### [TO DO]
Reproduce, from the lines below, exactly the stretch that begins at the line containing "BT1 pin RXD: D1 -> D2" and ends at the line containing "KEYS2 pin K3: 15 -> 6", both included.

┌─ DATA

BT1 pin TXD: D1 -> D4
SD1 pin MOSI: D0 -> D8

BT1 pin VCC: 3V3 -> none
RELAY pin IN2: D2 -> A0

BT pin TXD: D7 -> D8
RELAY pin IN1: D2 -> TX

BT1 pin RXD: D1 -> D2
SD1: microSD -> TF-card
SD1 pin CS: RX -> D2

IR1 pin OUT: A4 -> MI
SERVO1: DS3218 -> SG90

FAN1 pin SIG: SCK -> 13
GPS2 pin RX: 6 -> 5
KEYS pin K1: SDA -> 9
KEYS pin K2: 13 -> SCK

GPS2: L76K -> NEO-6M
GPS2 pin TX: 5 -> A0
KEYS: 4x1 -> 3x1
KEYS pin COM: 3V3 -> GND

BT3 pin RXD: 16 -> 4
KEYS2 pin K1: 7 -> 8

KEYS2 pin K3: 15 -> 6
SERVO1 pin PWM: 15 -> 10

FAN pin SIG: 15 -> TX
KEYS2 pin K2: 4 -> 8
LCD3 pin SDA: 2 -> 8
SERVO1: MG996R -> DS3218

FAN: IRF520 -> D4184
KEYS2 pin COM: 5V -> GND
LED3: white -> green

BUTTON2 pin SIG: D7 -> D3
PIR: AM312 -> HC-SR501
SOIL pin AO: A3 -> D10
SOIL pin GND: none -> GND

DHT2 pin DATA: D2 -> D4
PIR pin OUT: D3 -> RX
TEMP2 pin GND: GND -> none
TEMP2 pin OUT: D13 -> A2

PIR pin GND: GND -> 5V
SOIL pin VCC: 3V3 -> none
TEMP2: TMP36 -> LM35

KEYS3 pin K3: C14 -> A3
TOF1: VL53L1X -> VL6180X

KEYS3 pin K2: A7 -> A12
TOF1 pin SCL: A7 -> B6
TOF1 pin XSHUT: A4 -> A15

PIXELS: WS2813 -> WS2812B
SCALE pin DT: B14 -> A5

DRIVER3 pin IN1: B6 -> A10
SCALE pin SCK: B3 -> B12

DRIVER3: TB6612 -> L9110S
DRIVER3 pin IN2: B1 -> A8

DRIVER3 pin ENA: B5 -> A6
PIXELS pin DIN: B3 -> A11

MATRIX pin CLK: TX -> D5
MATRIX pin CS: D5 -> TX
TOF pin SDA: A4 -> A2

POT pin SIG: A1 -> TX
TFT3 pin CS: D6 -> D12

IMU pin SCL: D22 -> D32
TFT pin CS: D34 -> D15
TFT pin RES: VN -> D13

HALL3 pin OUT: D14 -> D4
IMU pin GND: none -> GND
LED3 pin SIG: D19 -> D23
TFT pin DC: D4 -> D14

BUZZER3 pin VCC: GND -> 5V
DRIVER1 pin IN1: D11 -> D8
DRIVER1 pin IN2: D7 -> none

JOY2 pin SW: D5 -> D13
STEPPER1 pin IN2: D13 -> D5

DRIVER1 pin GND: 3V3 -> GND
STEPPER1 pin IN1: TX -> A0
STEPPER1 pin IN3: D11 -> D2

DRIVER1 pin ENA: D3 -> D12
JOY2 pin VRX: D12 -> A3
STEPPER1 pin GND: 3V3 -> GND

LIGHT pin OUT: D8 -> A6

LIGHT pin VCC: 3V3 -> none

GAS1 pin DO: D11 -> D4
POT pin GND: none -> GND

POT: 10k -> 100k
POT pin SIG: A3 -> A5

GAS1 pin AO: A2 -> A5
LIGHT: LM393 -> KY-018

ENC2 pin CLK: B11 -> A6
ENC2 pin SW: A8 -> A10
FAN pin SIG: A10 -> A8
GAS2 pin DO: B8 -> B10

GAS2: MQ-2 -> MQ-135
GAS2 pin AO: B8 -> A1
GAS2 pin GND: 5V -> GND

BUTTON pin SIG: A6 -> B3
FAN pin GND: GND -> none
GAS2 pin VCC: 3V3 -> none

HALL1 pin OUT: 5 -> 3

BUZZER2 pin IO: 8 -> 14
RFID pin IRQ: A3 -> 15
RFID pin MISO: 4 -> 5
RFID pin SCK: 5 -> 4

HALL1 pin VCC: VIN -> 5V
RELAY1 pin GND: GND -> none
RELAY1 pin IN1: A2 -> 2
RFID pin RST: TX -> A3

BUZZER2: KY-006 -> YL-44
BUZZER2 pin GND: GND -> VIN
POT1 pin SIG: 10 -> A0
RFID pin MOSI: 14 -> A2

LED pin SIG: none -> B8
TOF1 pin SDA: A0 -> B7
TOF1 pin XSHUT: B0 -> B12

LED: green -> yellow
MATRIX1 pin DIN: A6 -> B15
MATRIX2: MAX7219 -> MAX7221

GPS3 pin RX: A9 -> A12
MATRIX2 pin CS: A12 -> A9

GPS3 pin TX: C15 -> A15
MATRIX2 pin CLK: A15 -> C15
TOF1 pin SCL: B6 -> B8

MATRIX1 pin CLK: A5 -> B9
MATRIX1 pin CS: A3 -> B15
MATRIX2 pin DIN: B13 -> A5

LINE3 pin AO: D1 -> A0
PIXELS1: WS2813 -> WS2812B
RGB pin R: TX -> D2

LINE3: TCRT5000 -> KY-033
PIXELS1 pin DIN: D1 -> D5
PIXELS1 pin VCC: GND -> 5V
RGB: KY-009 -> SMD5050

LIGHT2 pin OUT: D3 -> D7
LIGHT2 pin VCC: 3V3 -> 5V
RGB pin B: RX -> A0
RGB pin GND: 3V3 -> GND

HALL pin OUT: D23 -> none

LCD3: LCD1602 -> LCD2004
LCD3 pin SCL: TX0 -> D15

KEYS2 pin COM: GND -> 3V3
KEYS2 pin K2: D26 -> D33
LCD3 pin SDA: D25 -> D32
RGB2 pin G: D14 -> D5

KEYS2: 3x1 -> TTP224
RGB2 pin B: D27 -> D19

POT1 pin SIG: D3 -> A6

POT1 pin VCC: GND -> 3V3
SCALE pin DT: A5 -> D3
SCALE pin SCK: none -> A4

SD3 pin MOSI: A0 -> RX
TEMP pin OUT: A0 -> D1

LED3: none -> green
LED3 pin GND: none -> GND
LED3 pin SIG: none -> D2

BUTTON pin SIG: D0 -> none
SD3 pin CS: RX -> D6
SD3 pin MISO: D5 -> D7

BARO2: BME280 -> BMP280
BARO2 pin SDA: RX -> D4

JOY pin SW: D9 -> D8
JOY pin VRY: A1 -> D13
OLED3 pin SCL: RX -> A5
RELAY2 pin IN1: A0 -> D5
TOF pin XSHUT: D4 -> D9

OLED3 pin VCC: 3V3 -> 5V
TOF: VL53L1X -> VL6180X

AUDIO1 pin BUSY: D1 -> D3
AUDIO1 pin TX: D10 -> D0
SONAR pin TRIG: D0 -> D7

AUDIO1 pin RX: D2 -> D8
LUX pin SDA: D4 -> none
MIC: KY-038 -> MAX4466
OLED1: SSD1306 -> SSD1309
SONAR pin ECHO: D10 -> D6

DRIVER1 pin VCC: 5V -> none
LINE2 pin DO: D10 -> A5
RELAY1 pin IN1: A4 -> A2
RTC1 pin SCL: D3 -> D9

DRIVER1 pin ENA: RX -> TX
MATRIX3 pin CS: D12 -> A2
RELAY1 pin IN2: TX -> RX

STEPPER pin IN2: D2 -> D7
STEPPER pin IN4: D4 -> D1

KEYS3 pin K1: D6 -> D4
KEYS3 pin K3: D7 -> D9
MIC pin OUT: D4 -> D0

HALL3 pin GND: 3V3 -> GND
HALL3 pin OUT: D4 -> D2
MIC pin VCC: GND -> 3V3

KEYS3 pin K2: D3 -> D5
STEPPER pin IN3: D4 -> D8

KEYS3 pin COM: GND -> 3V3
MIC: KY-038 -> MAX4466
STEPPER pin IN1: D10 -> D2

└─

### [RESPONSE TO THIS EXERCISE]
BT1 pin RXD: D1 -> D2
SD1: microSD -> TF-card
SD1 pin CS: RX -> D2

IR1 pin OUT: A4 -> MI
SERVO1: DS3218 -> SG90

FAN1 pin SIG: SCK -> 13
GPS2 pin RX: 6 -> 5
KEYS pin K1: SDA -> 9
KEYS pin K2: 13 -> SCK

GPS2: L76K -> NEO-6M
GPS2 pin TX: 5 -> A0
KEYS: 4x1 -> 3x1
KEYS pin COM: 3V3 -> GND

BT3 pin RXD: 16 -> 4
KEYS2 pin K1: 7 -> 8

KEYS2 pin K3: 15 -> 6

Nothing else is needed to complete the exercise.